WHAT YOU WILL DO
Reproduce the listing exactly. Omit pictures.

SOURCE MATERIAL
-- -- --

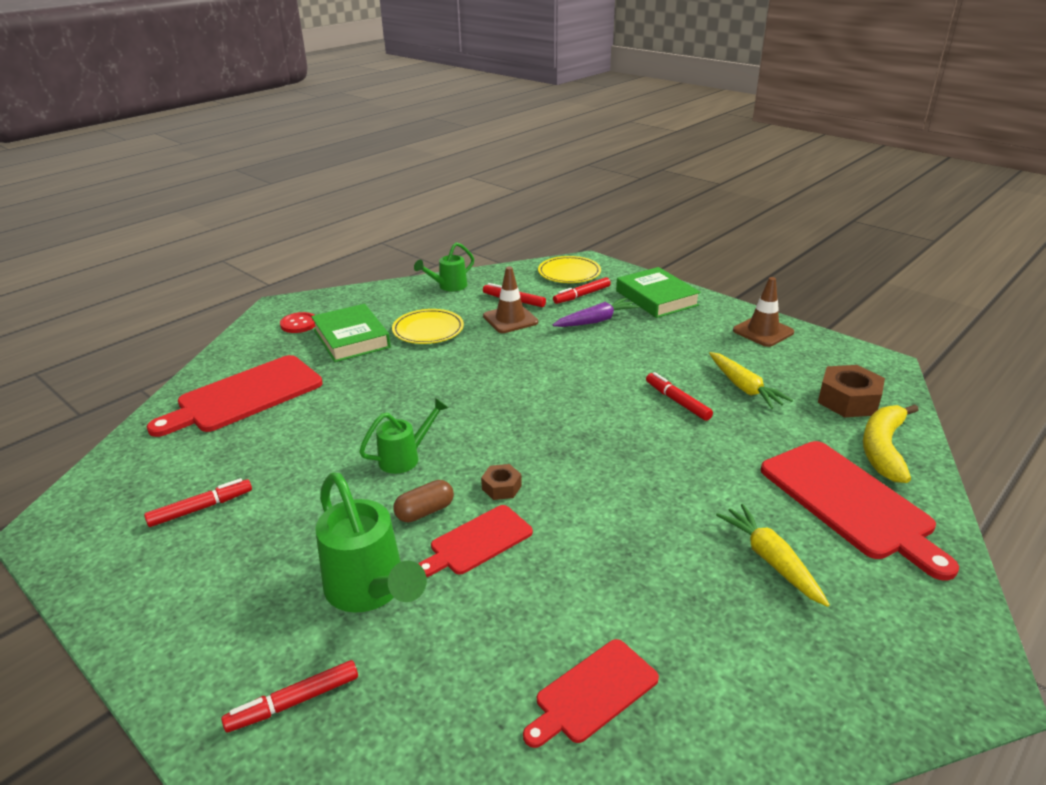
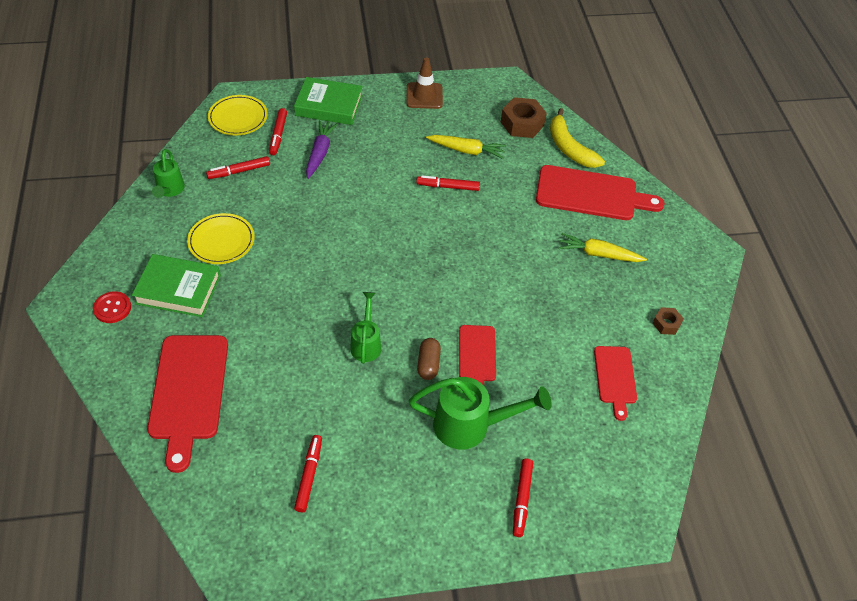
camera: 55 degrees left, 20 degrees up
brown nut [481,464,522,500] -> brown nut moved to [653,307,684,335]
brown traffic cone [483,267,538,333] -> none

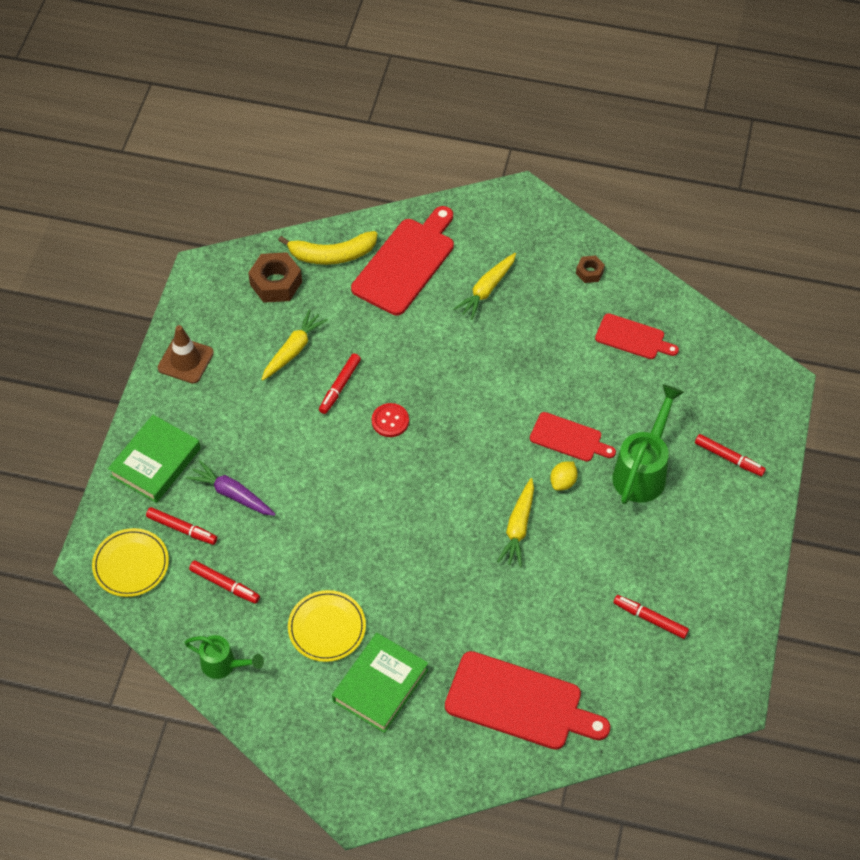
camera: 65 degrees left, 5 degrees up
red button [93,291,131,323] -> red button moved to [372,403,409,437]
red marker [206,156,270,179] -> red marker turned 60 degrees counterclockwise [189,561,260,604]
green watering can [350,292,381,364] -> yellow carrot [497,478,534,567]
brown capsule [417,338,441,380] -> yellow lemon [550,461,578,490]

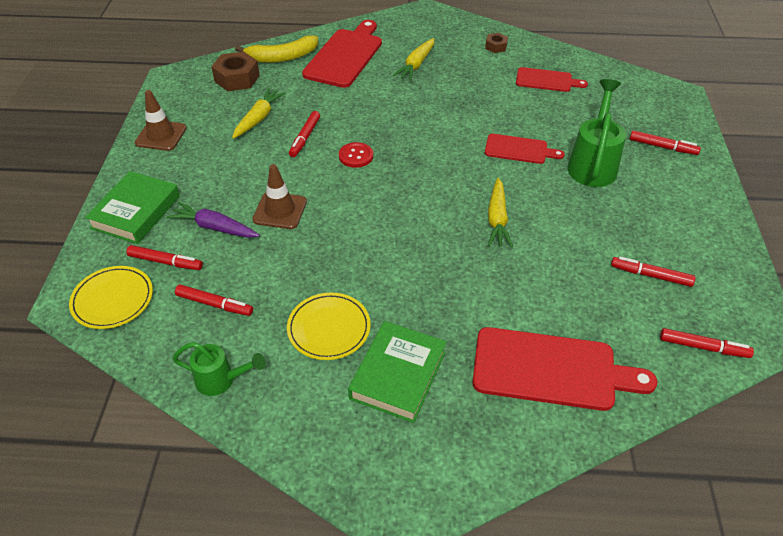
camera: 10 degrees left, 10 degrees down
yellow lemon [550,461,578,490] -> none
none -> brown traffic cone [252,164,307,229]
none -> red marker [660,328,754,358]

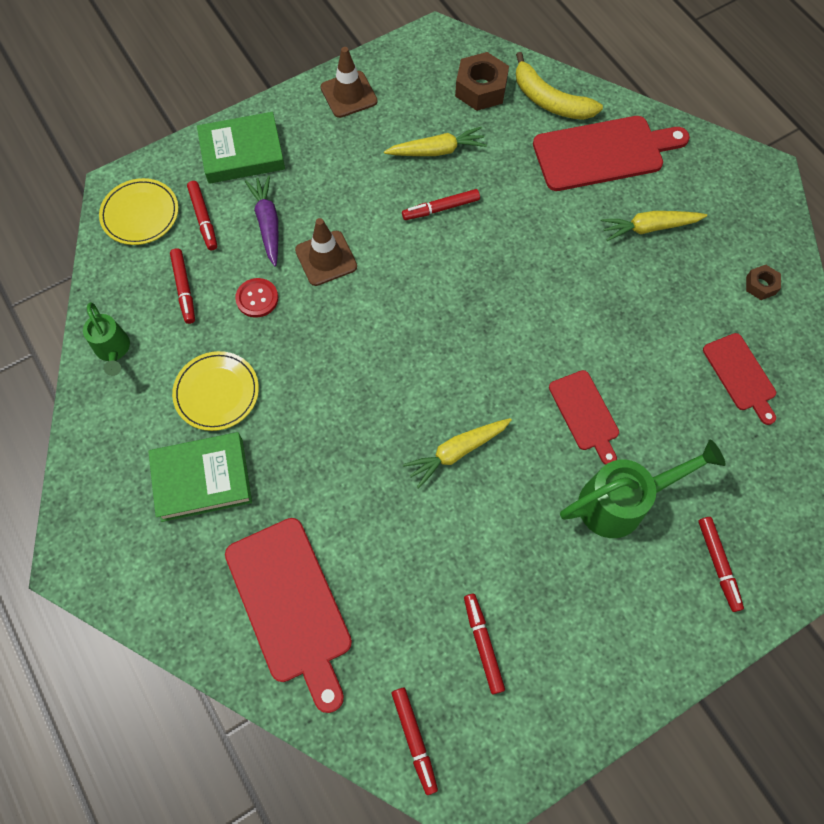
camera: 55 degrees right, 20 degrees up
red button [339,142,373,168] -> red button moved to [235,278,278,318]

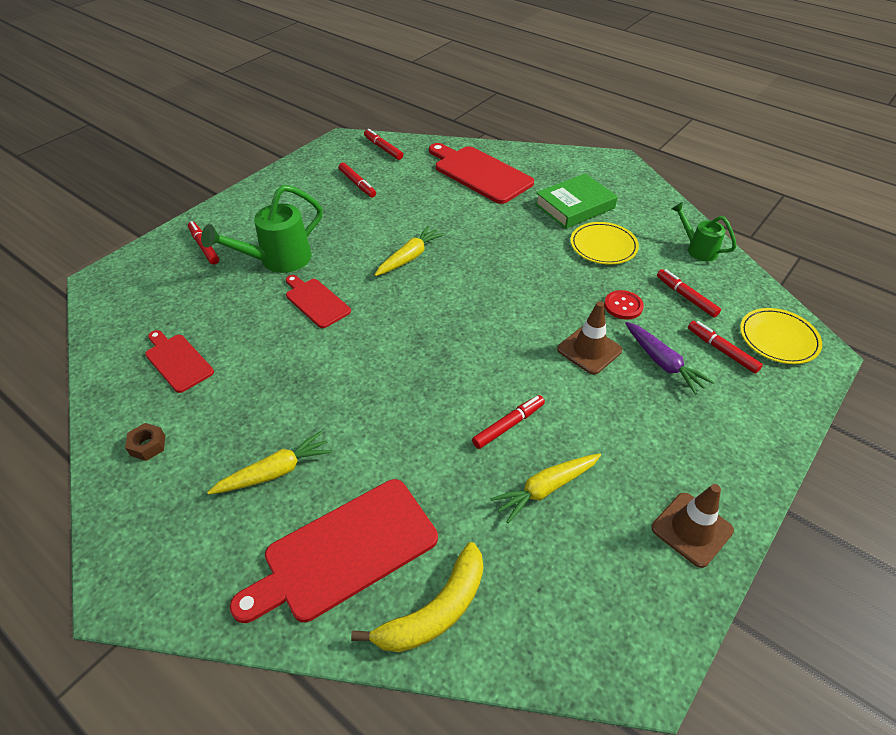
camera: 160 degrees right, 20 degrees down
green book [197,112,285,184] -> none
brown nut [455,52,509,111] -> none
yellow banana [516,52,603,120] -> yellow banana turned 120 degrees clockwise [351,542,483,652]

-- -- --

RESPONSE AREA
camera: 55 degrees left, 20 degrees up
brown nut [481,464,522,500] -> brown nut moved to [653,307,684,335]
brown traffic cone [483,267,538,333] -> none

camera: 65 degrees left, 5 degrees up
red button [93,291,131,323] -> red button moved to [372,403,409,437]
red marker [206,156,270,179] -> red marker turned 60 degrees counterclockwise [189,561,260,604]
green watering can [350,292,381,364] -> yellow carrot [497,478,534,567]
brown capsule [417,338,441,380] -> yellow lemon [550,461,578,490]

camera: 10 degrees left, 10 degrees down
yellow lemon [550,461,578,490] -> none
none -> brown traffic cone [252,164,307,229]
none -> red marker [660,328,754,358]

camera: 55 degrees right, 20 degrees up
red button [339,142,373,168] -> red button moved to [235,278,278,318]

camera: 160 degrees right, 20 degrees down
green book [197,112,285,184] -> none
brown nut [455,52,509,111] -> none
yellow banana [516,52,603,120] -> yellow banana turned 120 degrees clockwise [351,542,483,652]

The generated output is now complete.